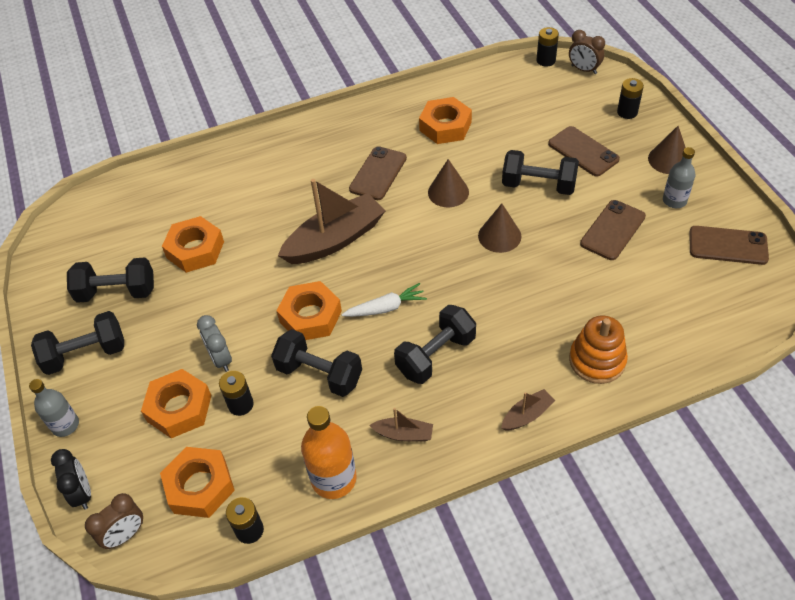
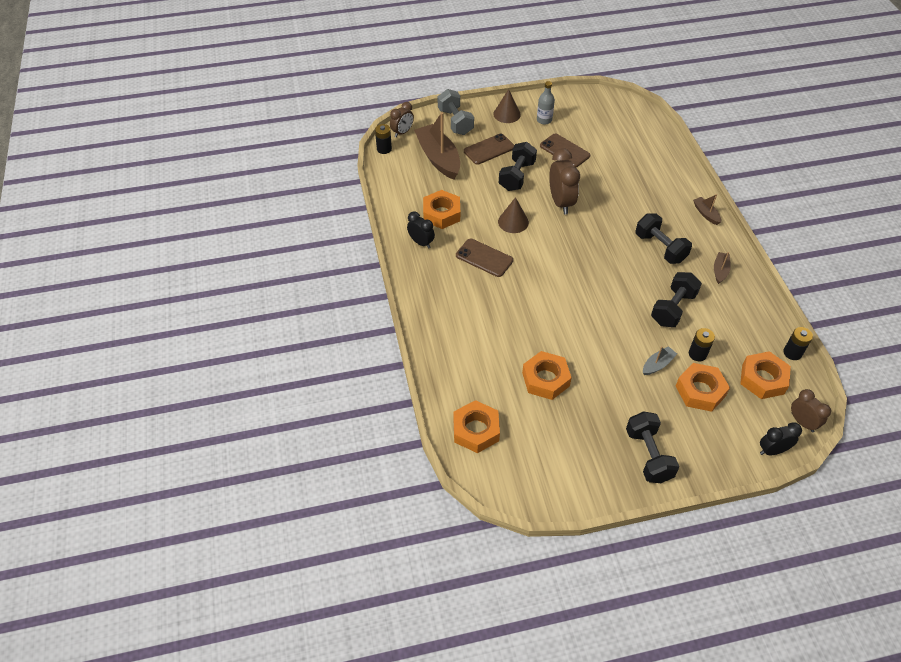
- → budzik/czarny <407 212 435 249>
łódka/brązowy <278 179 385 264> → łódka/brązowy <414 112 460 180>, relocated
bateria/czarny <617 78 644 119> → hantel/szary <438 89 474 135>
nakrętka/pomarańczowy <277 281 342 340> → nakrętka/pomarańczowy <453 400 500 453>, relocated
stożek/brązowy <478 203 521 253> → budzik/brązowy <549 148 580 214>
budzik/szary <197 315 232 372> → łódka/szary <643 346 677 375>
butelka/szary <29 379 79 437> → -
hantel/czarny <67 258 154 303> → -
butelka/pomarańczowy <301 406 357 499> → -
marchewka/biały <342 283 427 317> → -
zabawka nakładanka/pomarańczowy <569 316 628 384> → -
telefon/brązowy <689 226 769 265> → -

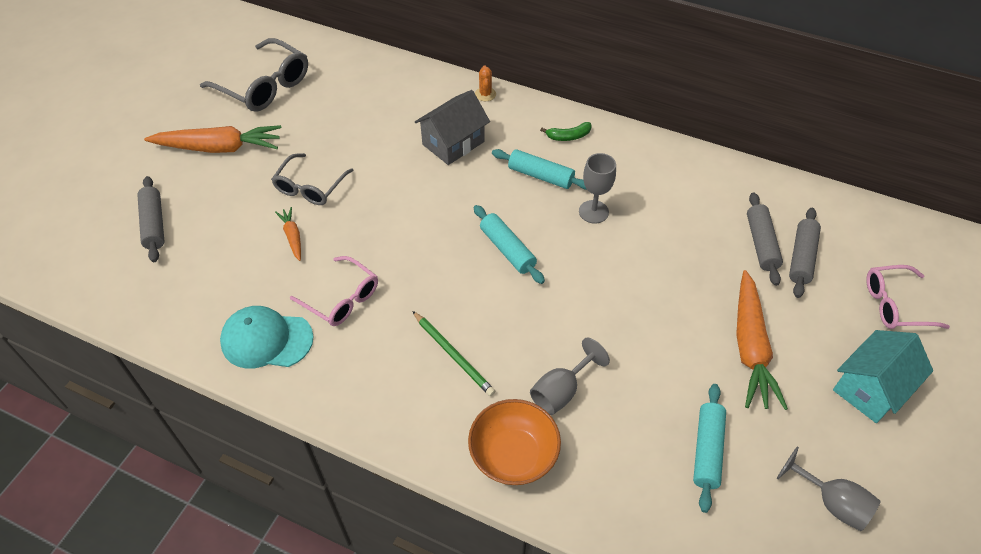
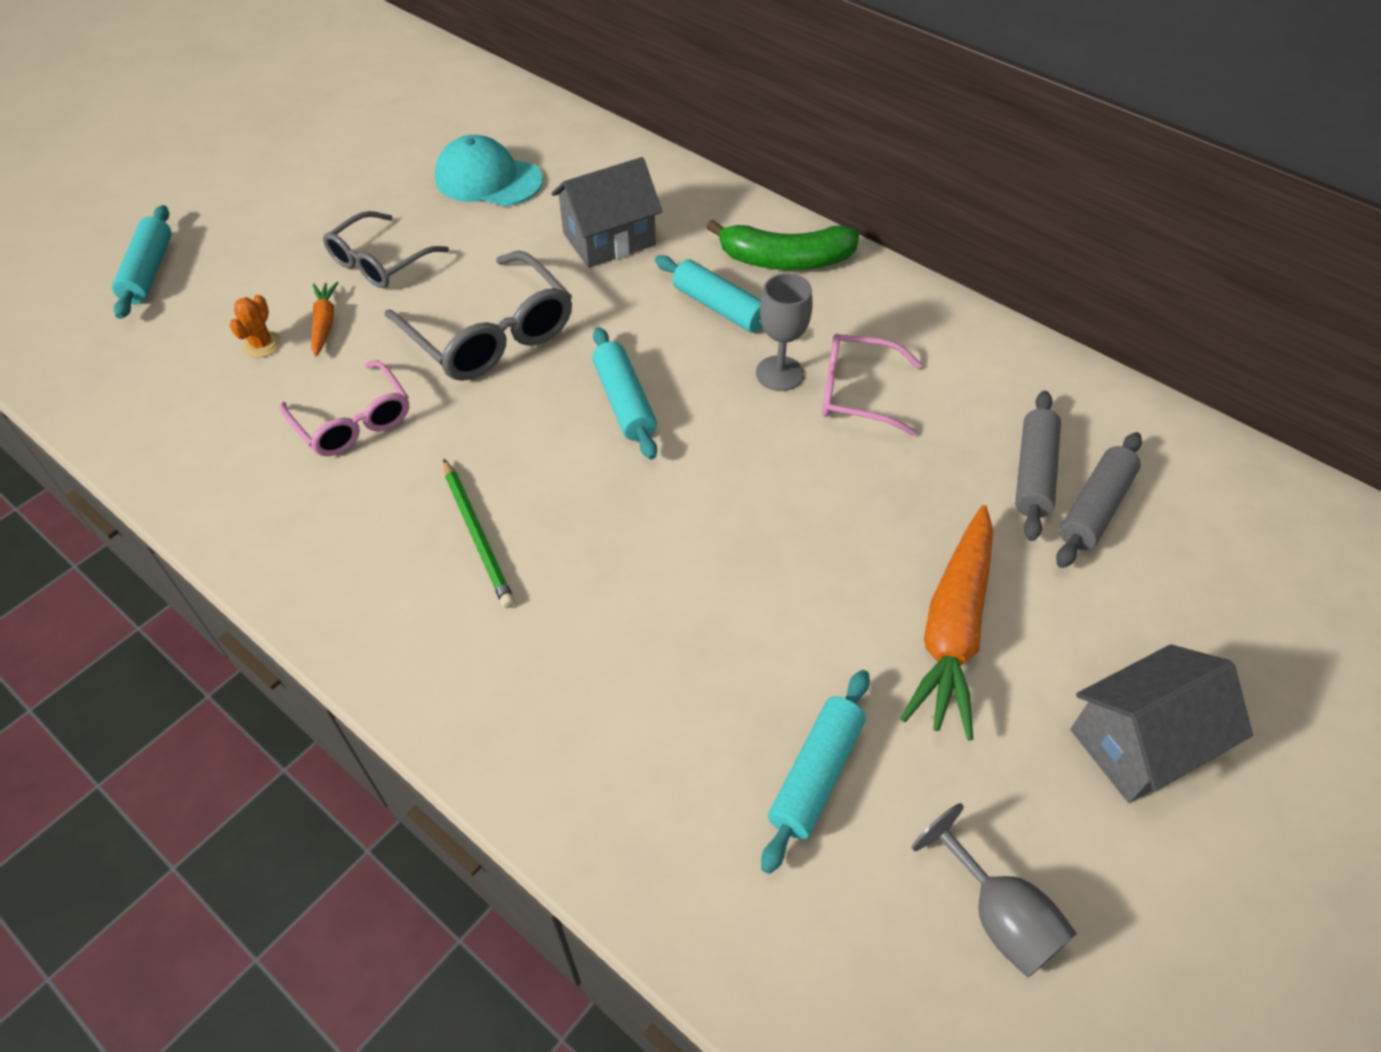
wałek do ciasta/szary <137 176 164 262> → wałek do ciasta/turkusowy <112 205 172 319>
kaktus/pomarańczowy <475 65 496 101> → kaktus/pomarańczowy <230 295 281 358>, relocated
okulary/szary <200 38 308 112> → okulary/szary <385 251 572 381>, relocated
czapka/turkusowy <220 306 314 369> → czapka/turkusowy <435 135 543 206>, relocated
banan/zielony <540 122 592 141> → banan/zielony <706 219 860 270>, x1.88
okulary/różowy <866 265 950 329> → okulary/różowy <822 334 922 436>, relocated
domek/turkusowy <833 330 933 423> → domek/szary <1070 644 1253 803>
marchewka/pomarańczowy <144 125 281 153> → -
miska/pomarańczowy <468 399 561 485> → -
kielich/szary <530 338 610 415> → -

--------------------------------

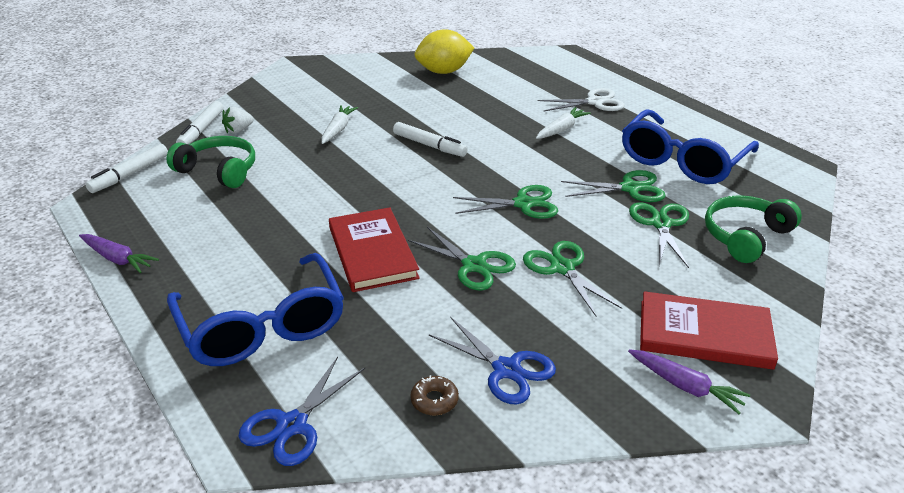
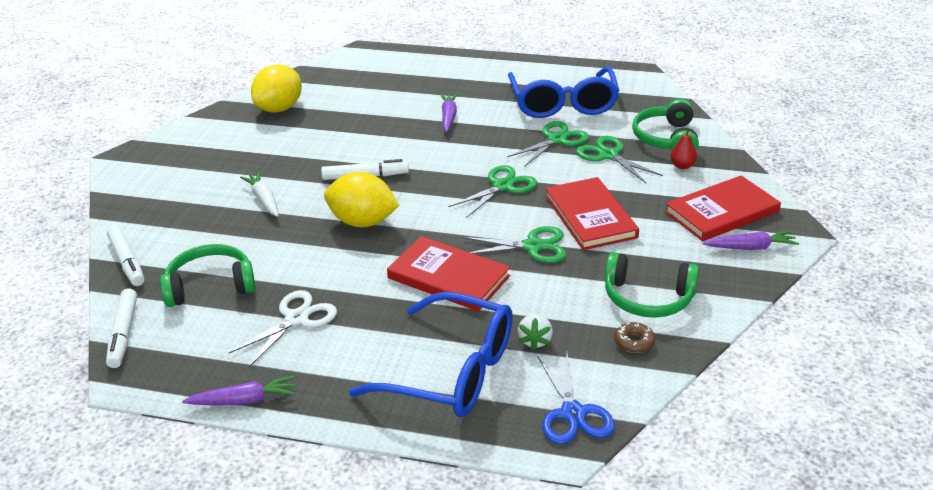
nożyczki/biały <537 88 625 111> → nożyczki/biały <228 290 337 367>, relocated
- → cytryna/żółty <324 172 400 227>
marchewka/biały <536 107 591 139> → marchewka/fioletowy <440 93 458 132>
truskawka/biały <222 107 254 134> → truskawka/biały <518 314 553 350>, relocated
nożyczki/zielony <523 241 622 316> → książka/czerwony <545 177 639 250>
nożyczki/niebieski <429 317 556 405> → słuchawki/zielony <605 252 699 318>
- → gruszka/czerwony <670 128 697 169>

--------------------------------

## Work to be completed
Match on "butelka" and report each line of the data above that has it.

## Solution to this task
butelka/szary <29 379 79 437> → -
butelka/pomarańczowy <301 406 357 499> → -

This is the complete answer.